Data in this exercise –
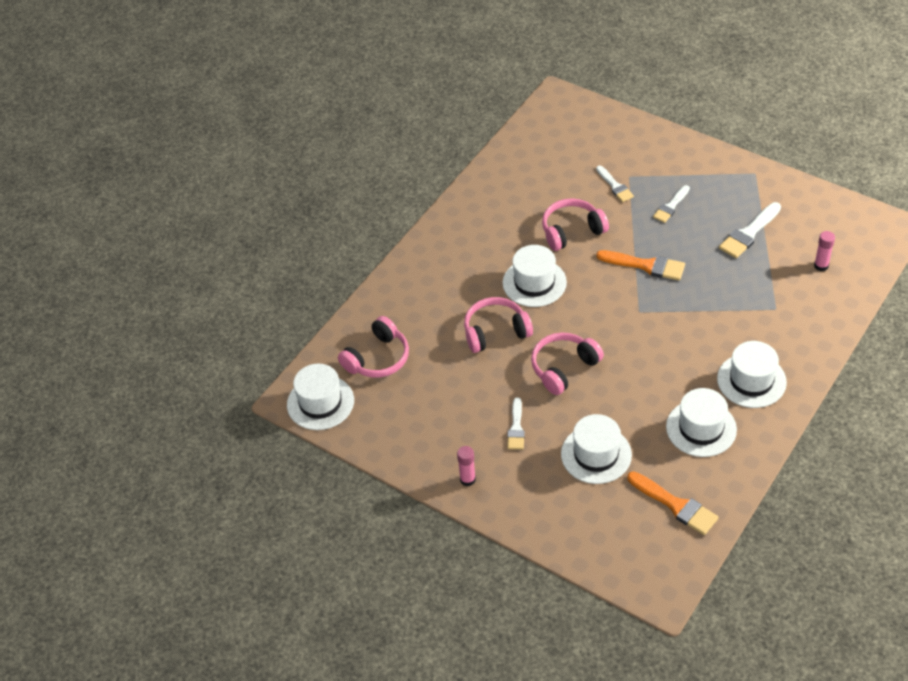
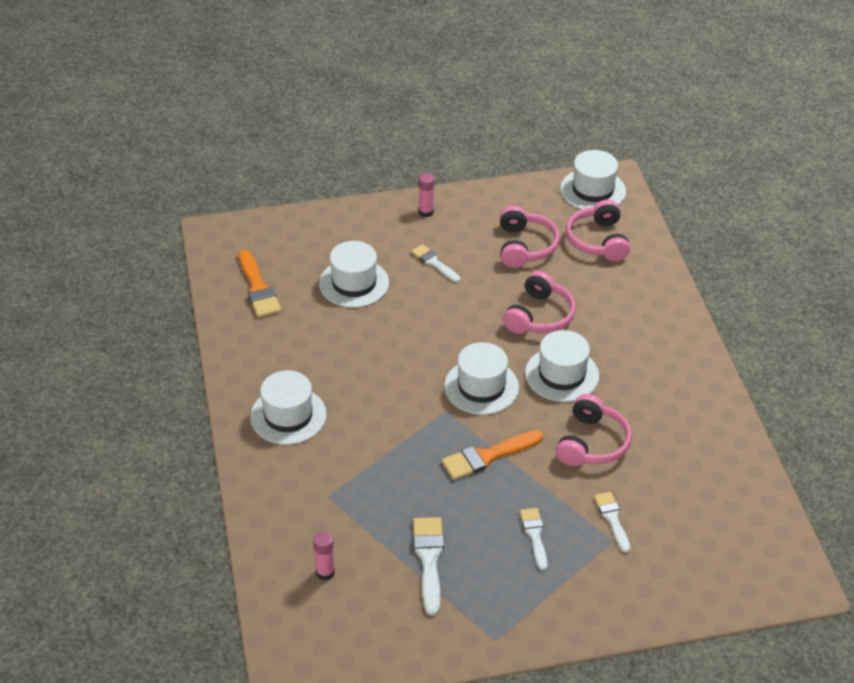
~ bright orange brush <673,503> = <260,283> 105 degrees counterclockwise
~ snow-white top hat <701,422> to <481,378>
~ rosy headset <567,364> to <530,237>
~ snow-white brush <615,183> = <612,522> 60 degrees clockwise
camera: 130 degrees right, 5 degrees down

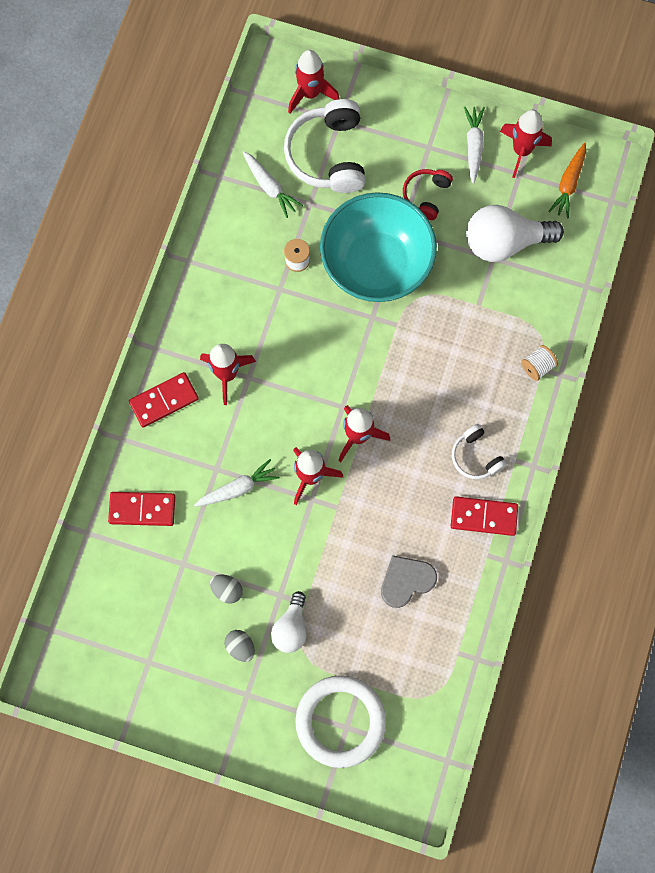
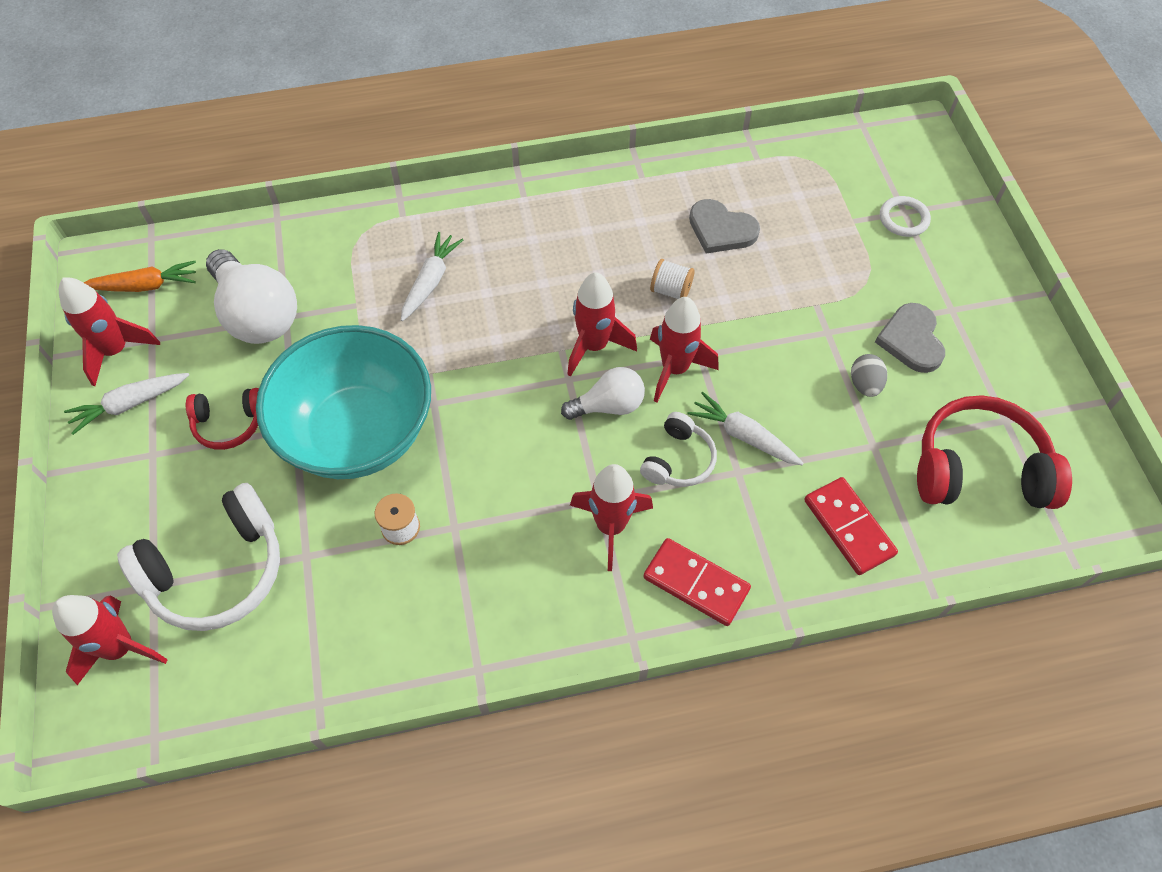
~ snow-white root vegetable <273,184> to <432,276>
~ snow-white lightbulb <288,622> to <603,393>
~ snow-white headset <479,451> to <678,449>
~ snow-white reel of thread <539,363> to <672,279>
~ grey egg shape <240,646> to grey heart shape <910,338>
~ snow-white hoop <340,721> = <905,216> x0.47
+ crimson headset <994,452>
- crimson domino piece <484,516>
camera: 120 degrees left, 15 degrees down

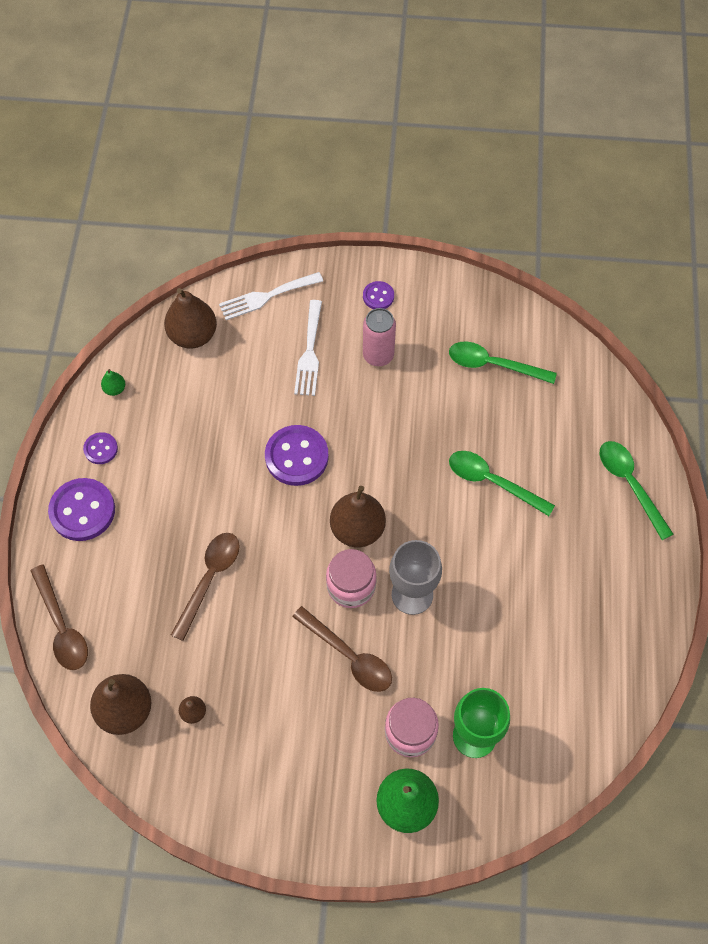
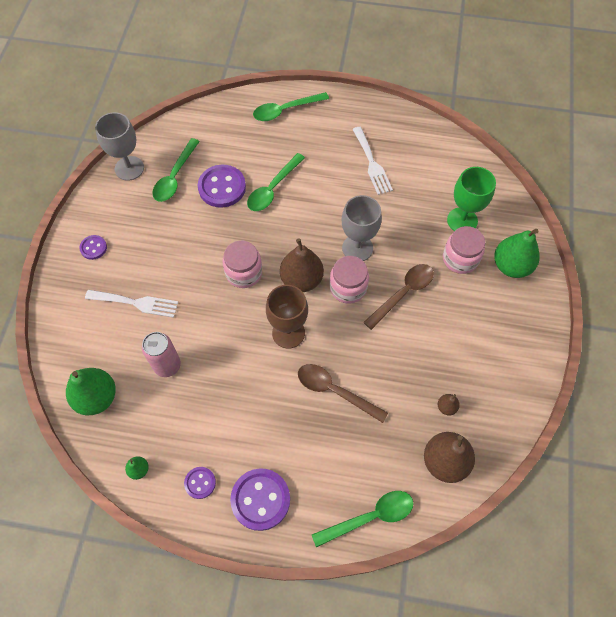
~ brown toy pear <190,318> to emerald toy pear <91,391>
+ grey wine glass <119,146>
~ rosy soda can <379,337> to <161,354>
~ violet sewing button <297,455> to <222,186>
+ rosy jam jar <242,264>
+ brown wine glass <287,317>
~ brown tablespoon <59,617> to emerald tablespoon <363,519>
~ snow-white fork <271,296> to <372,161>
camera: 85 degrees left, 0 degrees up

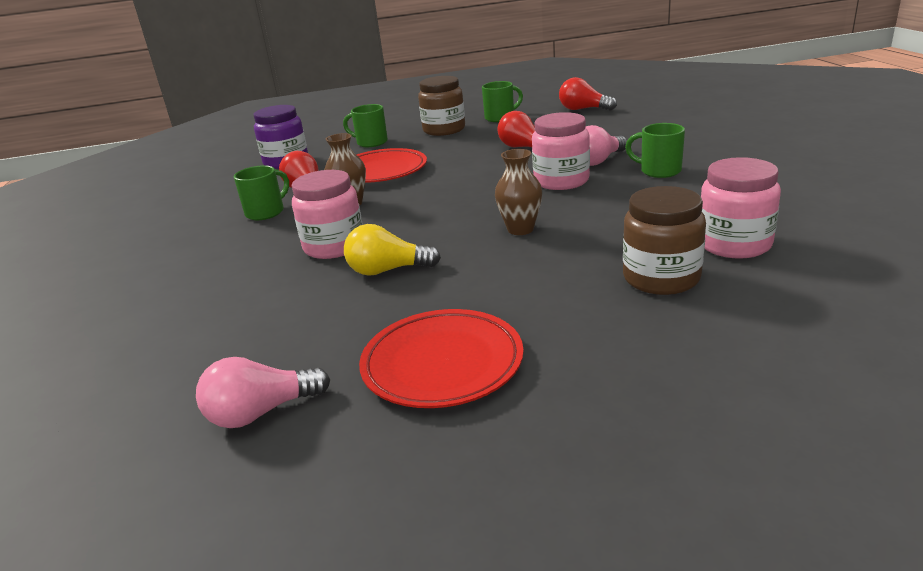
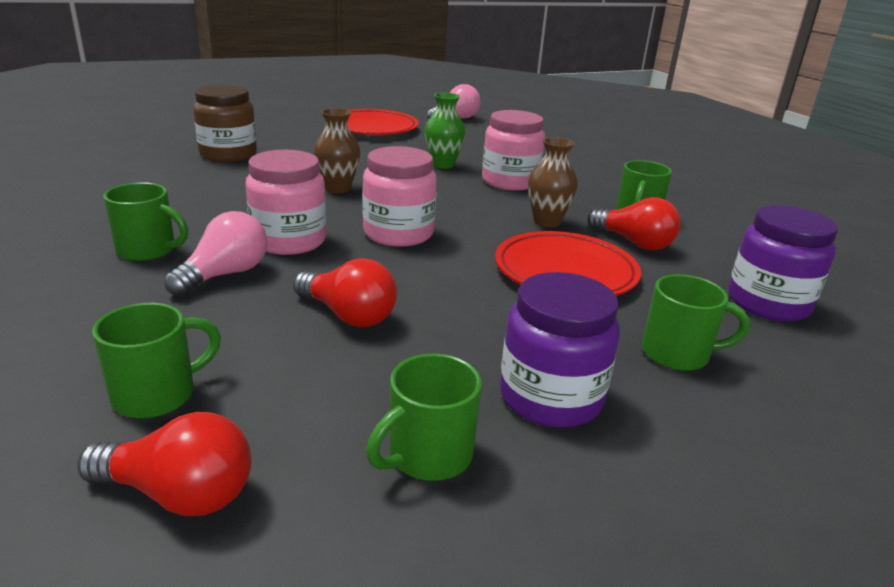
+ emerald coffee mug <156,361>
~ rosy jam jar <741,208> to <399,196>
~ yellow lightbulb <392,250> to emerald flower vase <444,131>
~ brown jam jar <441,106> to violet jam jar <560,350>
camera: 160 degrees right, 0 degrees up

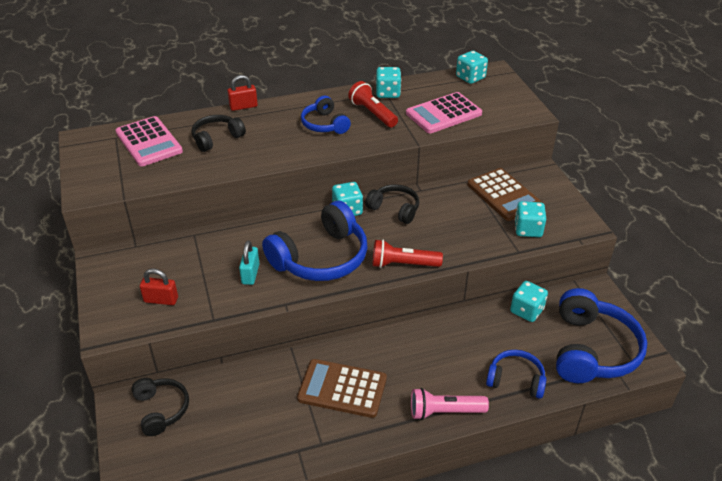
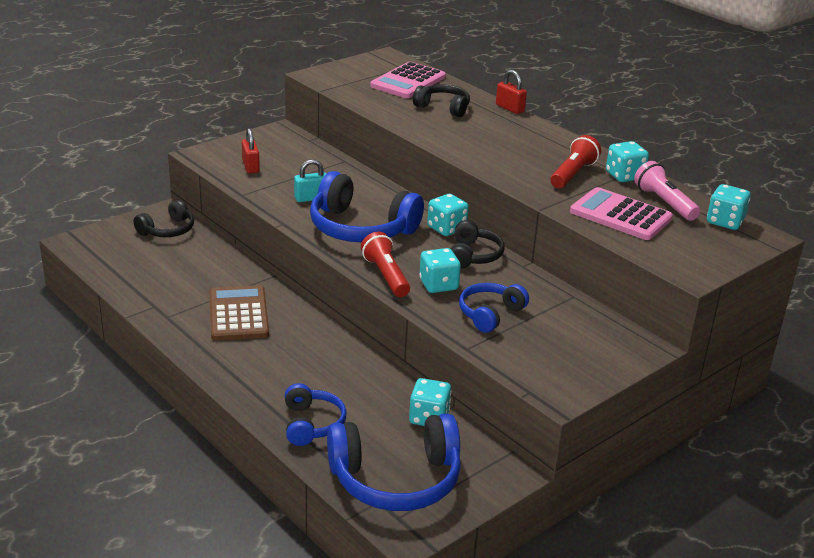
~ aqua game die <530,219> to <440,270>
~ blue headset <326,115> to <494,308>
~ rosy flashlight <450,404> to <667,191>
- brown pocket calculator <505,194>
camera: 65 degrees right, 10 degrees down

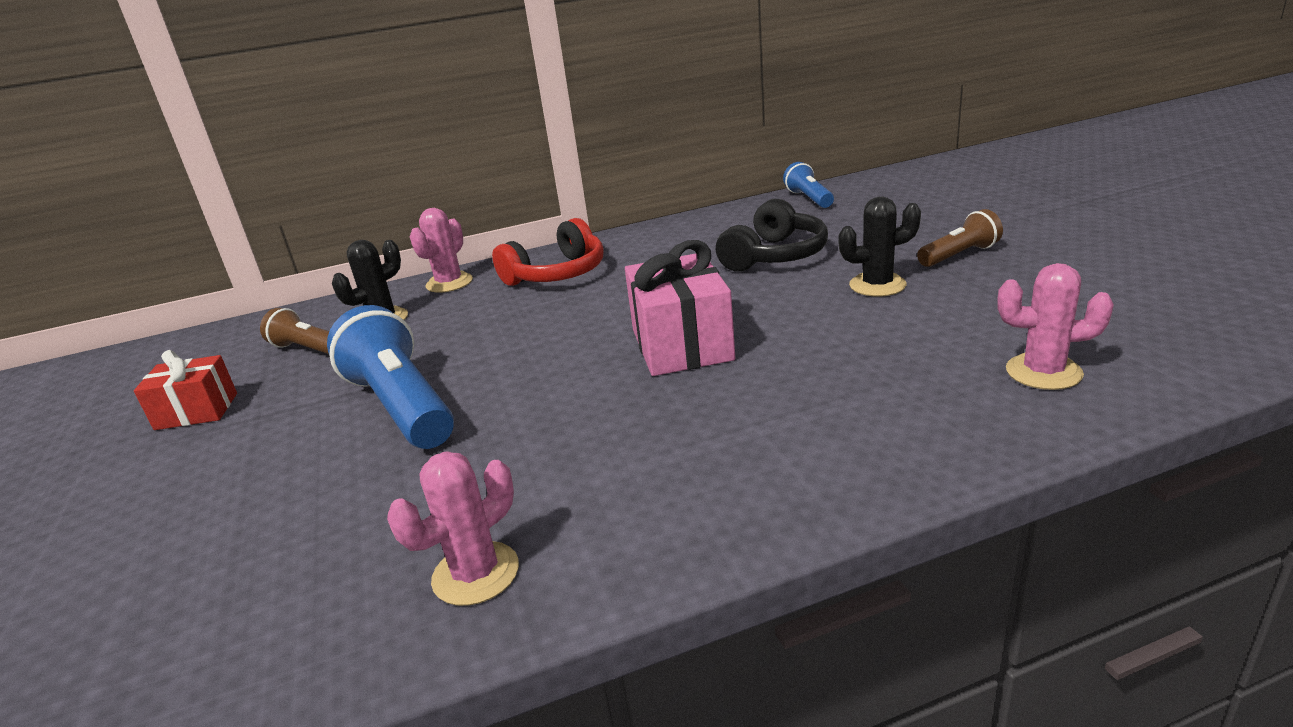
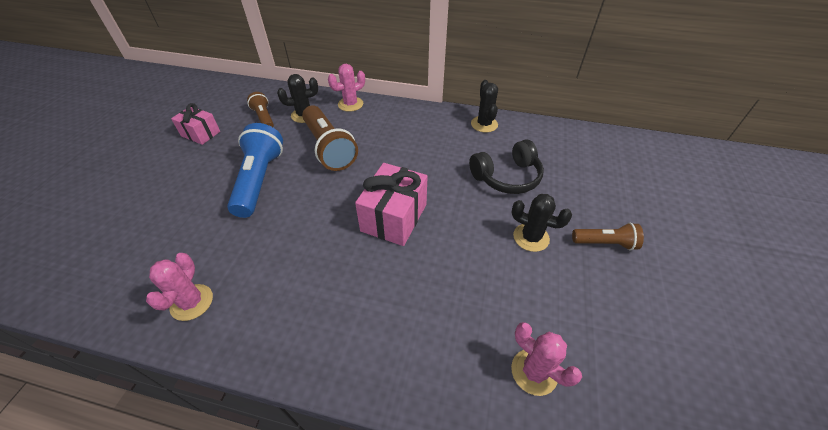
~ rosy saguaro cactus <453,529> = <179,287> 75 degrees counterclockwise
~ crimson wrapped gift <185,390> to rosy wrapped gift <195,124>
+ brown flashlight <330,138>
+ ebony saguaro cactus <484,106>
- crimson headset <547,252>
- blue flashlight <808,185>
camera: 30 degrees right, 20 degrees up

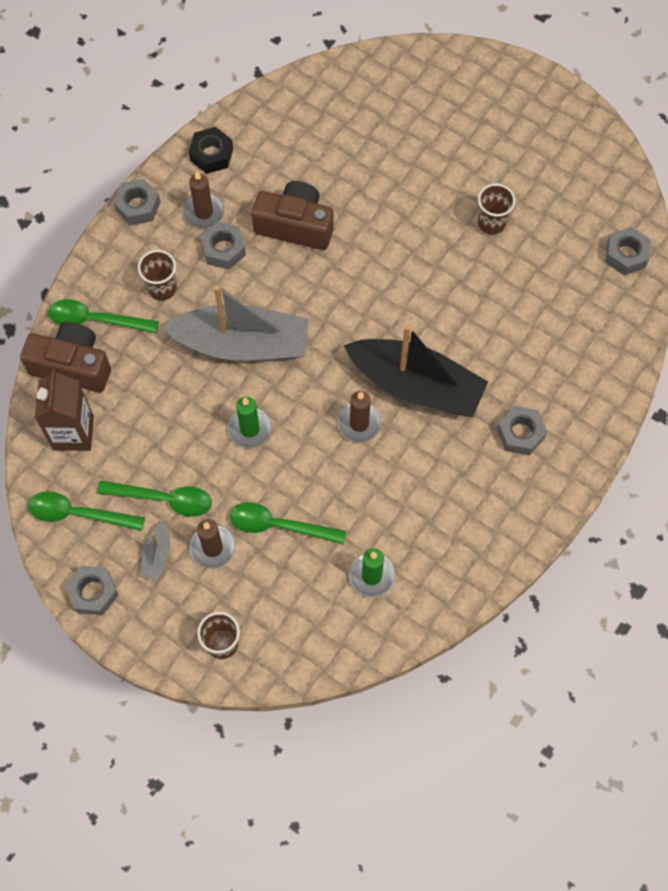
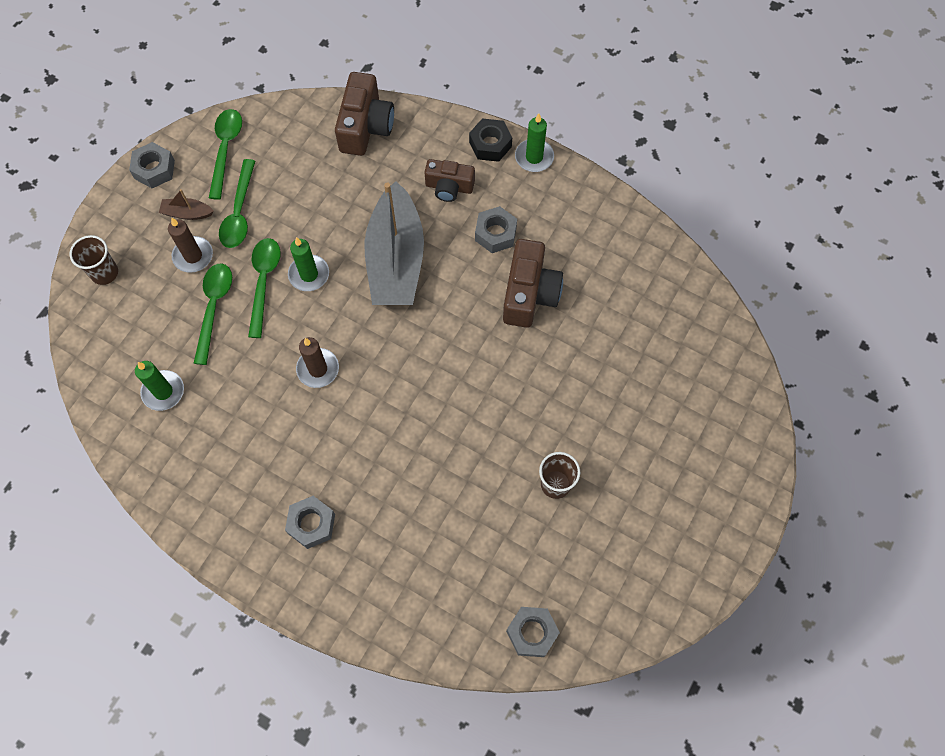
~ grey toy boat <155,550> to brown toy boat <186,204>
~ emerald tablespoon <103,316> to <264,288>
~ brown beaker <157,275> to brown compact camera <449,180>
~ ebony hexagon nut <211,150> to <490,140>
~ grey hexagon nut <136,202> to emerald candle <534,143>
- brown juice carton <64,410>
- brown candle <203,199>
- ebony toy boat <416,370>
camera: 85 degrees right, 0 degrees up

Problem details – From the entries above, copy every line where the word "brush" shows up.

Answer section –
~ bright orange brush <673,503> = <260,283> 105 degrees counterclockwise
~ snow-white brush <615,183> = <612,522> 60 degrees clockwise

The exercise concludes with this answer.